Given records:
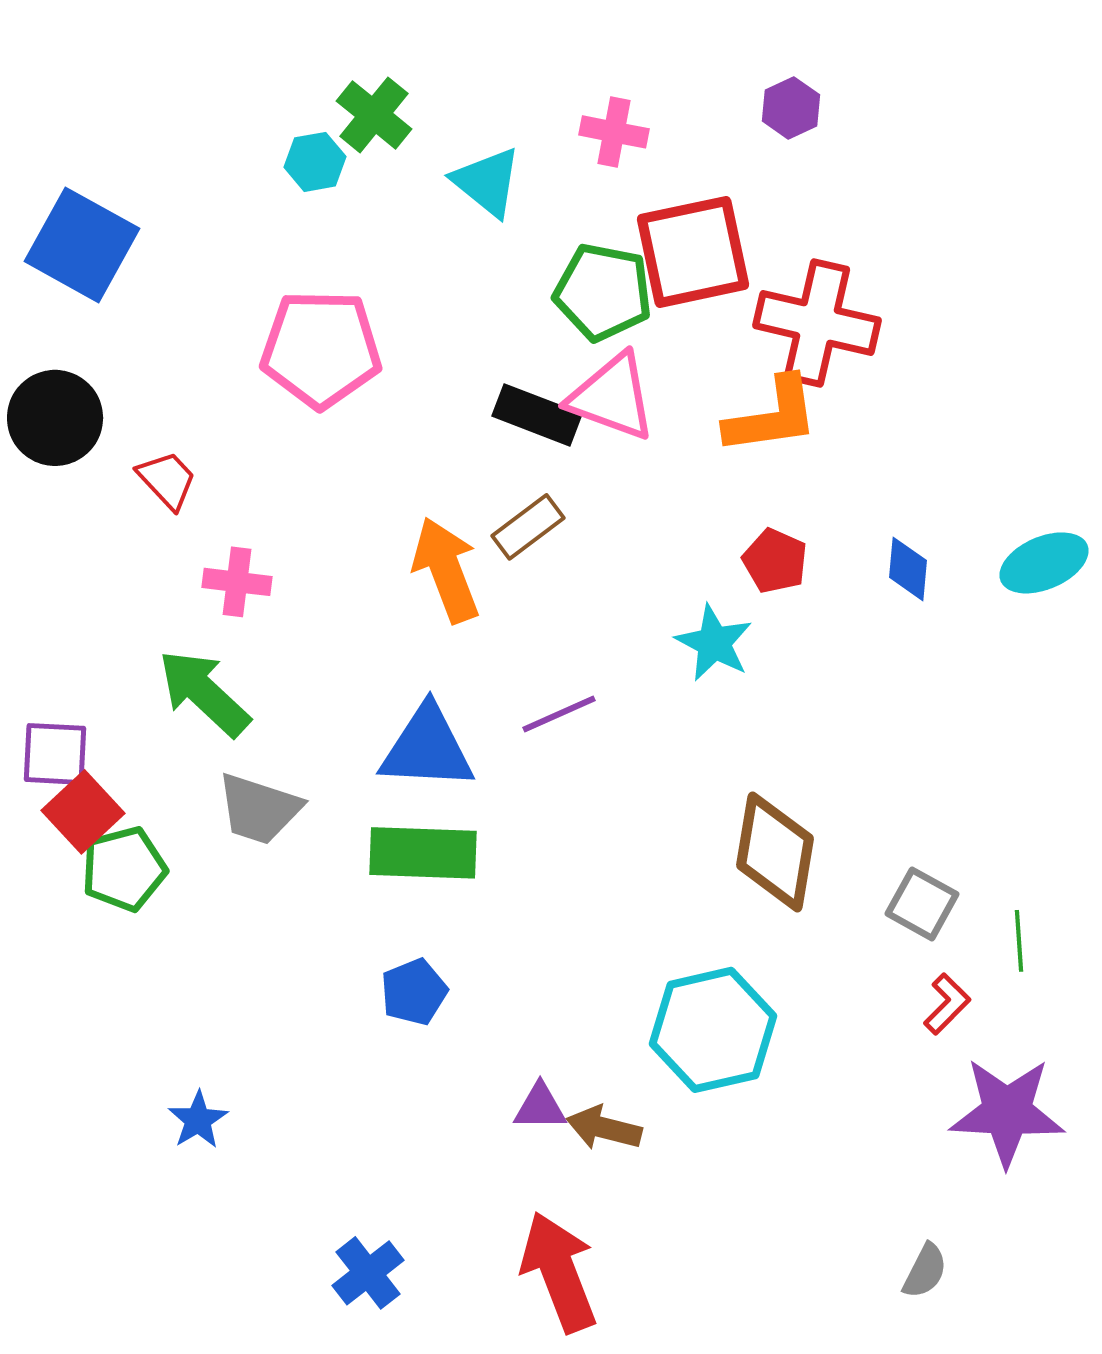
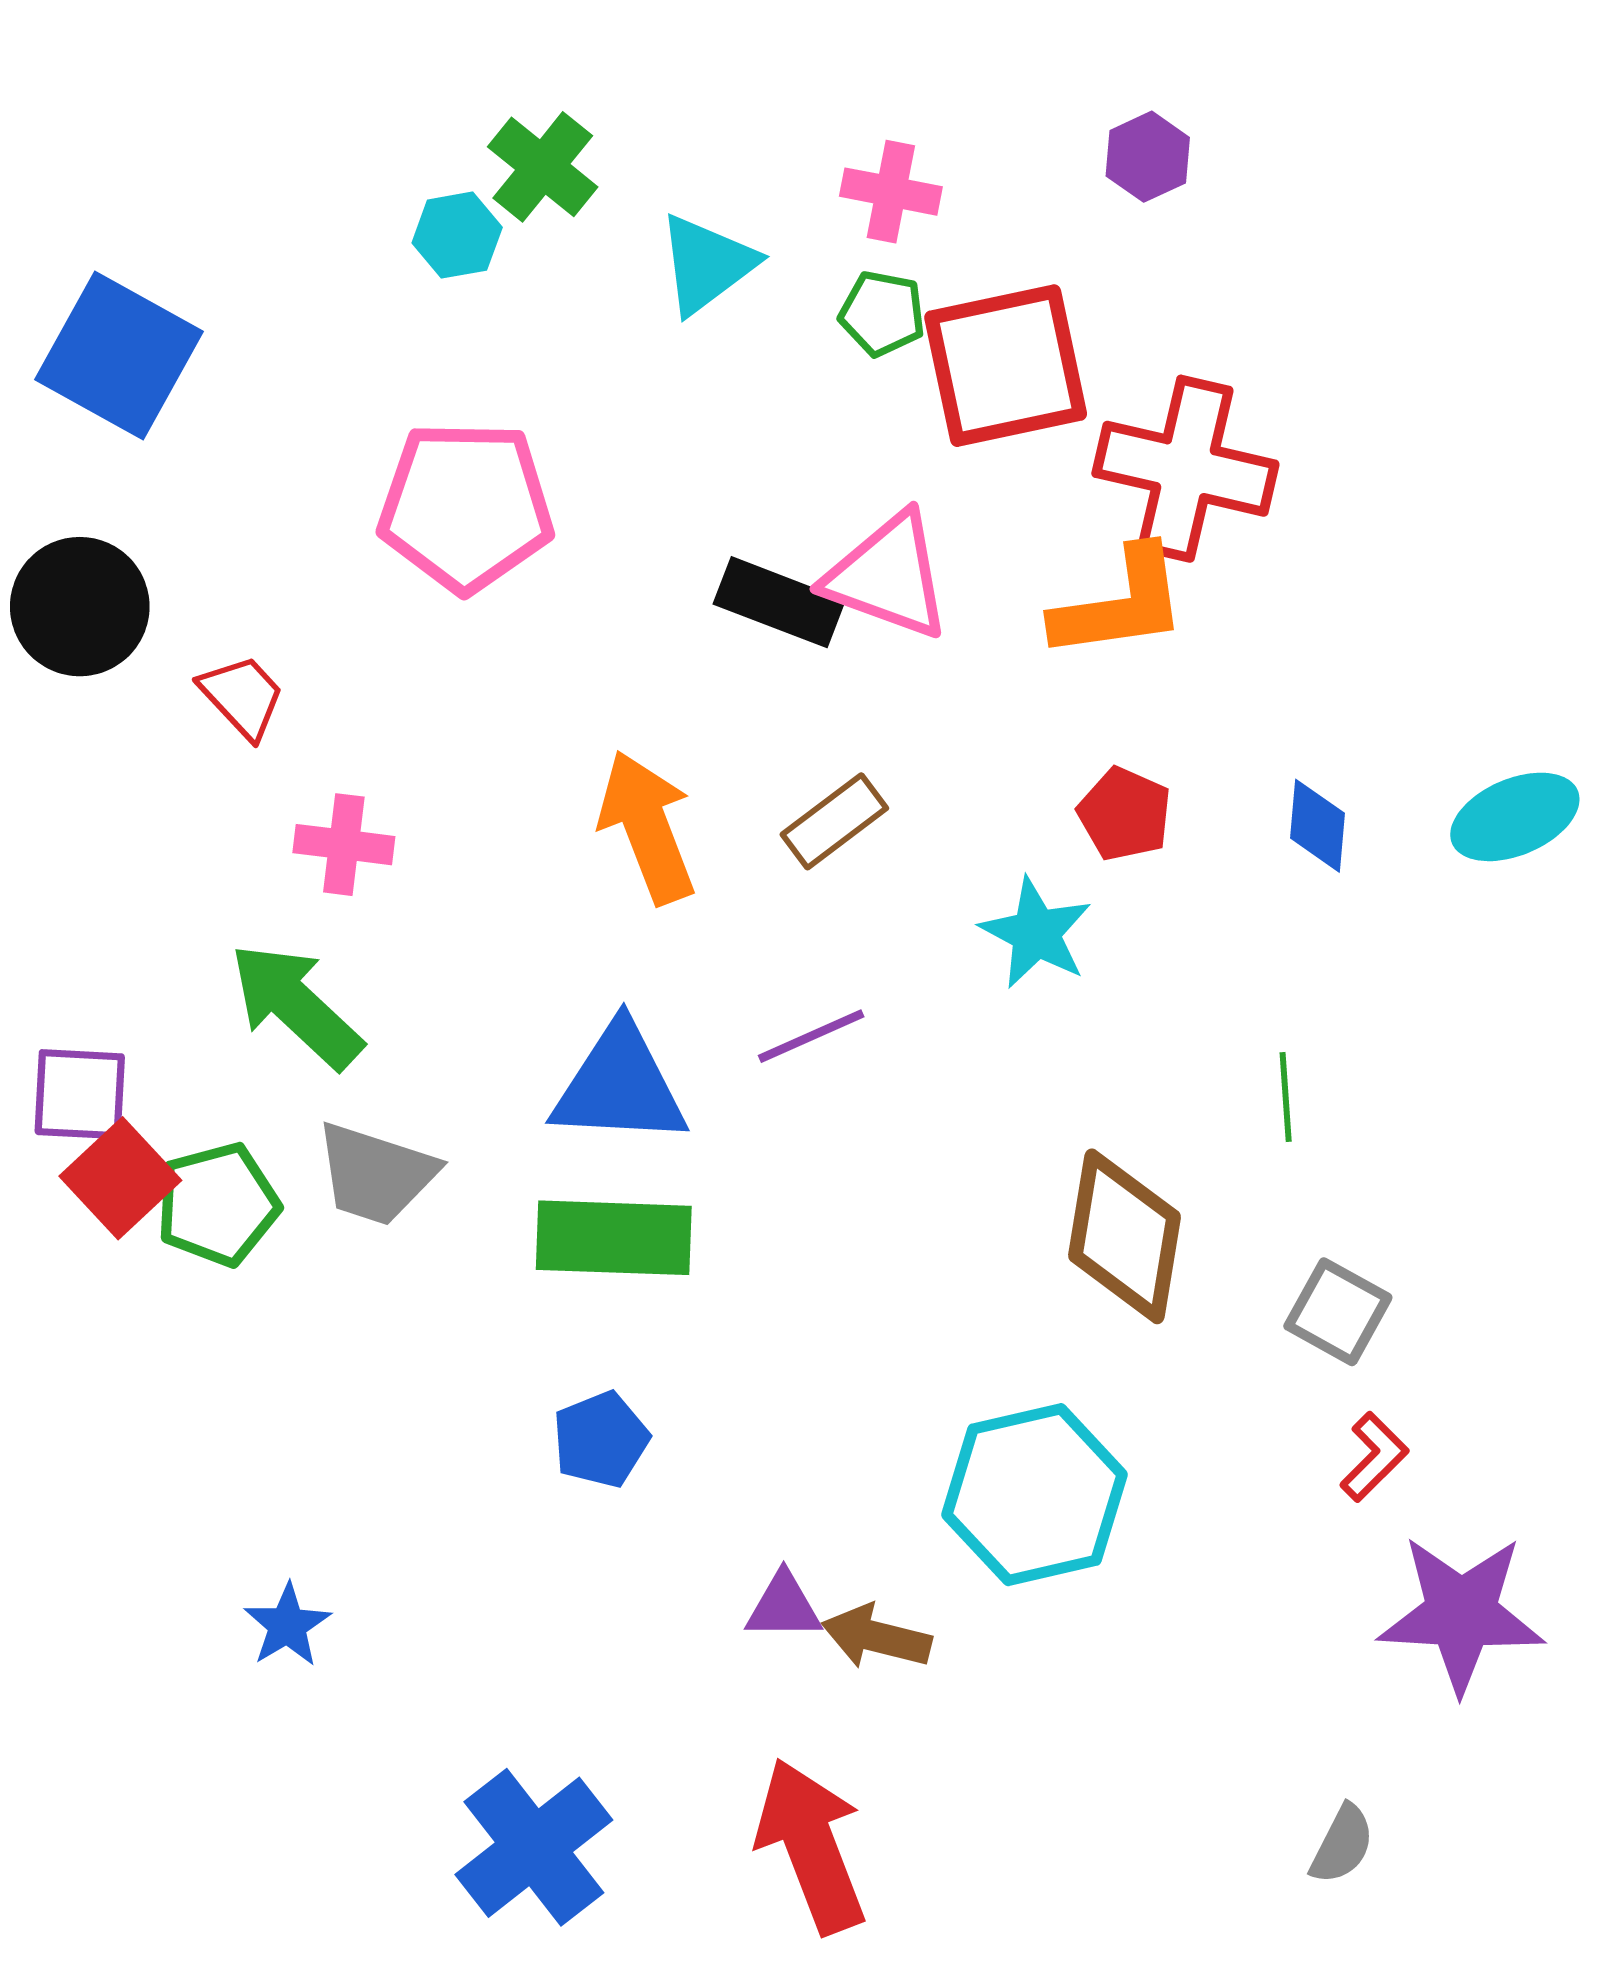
cyan triangle: (487, 182) -> (707, 264), turned 44
green pentagon: (603, 292) -> (882, 313), moved, size x0.6
brown rectangle: (528, 527) -> (834, 821), moved
green pentagon: (124, 869) -> (218, 1204), moved
green line: (1019, 941) -> (1286, 1097), moved
blue cross: (368, 1273) -> (534, 1847), size x1.5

Your goal:
Exactly reproduce the run of lines from the start of the listing through the line with "green line: (1019, 941)", inclusive; pictures are not copied.

Response below:
cyan triangle: (487, 182) -> (707, 264), turned 44
green pentagon: (603, 292) -> (882, 313), moved, size x0.6
brown rectangle: (528, 527) -> (834, 821), moved
green pentagon: (124, 869) -> (218, 1204), moved
green line: (1019, 941) -> (1286, 1097), moved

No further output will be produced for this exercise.